Problem description -> Copy out, from the entries below, each line holding the string "none".

The data ->
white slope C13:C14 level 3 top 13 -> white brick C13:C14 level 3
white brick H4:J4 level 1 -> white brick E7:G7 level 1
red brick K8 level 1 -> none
...
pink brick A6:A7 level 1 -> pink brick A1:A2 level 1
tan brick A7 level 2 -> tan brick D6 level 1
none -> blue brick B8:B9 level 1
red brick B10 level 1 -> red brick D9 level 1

Result of the task ->
red brick K8 level 1 -> none
none -> blue brick B8:B9 level 1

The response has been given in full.